(What to produce):
Look through the material and copy each line holding "AGND".

● ● ● ● ● ● ●

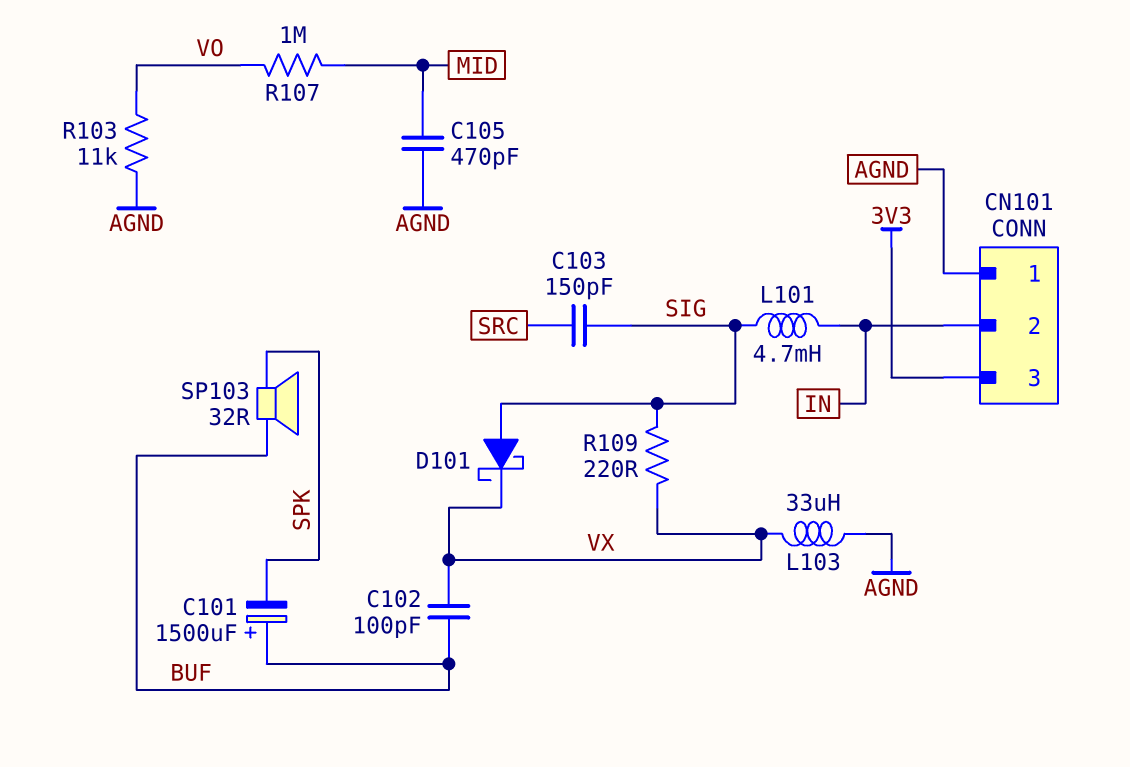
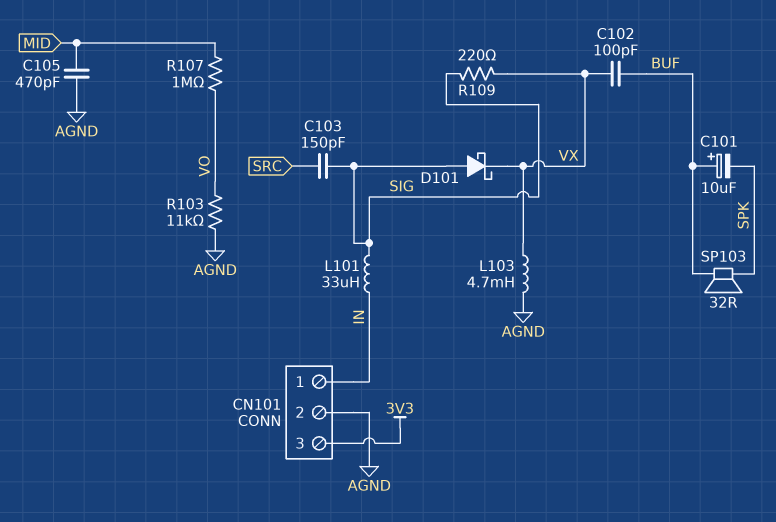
C101: 1500uF (plus BUF, minus SPK) -> 10uF (plus BUF, minus SPK)
CN101 pin 1: AGND -> IN
CN101 pin 2: IN -> AGND
L101: 4.7mH (IN, SIG) -> 33uH (IN, SIG)
L103: 33uH (AGND, VX) -> 4.7mH (AGND, VX)

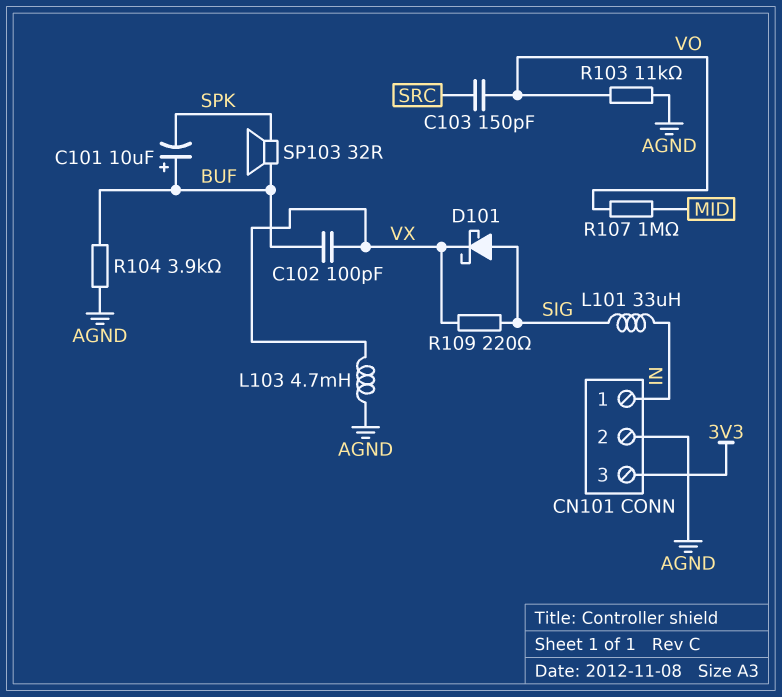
C103: 150pF (SIG, SRC) -> 150pF (SRC, VO)
C105: 470pF (AGND, MID) -> none
R104: none -> 3.9k (AGND, BUF)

● ● ● ● ● ● ●

(Result for this exercise):
CN101 pin 1: AGND -> IN
CN101 pin 2: IN -> AGND
L103: 33uH (AGND, VX) -> 4.7mH (AGND, VX)
C105: 470pF (AGND, MID) -> none
R104: none -> 3.9k (AGND, BUF)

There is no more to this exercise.